_Material provided:_
---------------

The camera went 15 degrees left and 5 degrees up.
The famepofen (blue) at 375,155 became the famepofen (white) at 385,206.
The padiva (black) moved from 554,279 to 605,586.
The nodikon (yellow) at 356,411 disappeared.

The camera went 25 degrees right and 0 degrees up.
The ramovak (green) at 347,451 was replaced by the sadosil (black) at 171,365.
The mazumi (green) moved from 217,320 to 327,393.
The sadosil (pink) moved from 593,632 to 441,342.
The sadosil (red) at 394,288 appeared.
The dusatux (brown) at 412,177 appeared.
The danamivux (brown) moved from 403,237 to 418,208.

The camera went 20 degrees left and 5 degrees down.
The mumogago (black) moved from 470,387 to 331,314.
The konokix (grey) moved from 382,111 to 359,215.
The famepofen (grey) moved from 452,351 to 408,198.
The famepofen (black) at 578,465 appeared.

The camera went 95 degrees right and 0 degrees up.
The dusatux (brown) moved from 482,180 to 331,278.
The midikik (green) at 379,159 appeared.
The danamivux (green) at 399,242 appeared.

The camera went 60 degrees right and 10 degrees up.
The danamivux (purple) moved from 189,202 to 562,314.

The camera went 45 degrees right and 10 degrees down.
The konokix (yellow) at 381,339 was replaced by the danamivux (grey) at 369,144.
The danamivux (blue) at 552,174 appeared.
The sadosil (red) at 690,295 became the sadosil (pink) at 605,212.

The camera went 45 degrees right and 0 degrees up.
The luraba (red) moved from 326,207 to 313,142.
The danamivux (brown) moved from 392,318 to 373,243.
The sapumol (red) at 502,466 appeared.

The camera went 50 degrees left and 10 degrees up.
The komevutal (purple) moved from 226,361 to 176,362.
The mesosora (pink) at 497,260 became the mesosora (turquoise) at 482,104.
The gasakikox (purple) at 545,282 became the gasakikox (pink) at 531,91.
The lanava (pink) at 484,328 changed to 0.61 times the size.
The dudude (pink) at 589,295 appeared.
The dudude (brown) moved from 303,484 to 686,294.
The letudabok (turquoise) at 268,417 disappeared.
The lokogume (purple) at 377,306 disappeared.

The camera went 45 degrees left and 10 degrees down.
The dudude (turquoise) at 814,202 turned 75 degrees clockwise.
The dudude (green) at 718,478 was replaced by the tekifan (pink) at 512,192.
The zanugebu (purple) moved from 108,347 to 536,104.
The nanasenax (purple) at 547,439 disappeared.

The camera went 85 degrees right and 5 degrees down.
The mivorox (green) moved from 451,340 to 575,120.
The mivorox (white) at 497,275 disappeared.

---------------

_Exercise details:_ Copy the records above exactly, from the first line through the line containing "The padiva (black)", and include nothing else.

_Response to this exercise:_
The camera went 15 degrees left and 5 degrees up.
The famepofen (blue) at 375,155 became the famepofen (white) at 385,206.
The padiva (black) moved from 554,279 to 605,586.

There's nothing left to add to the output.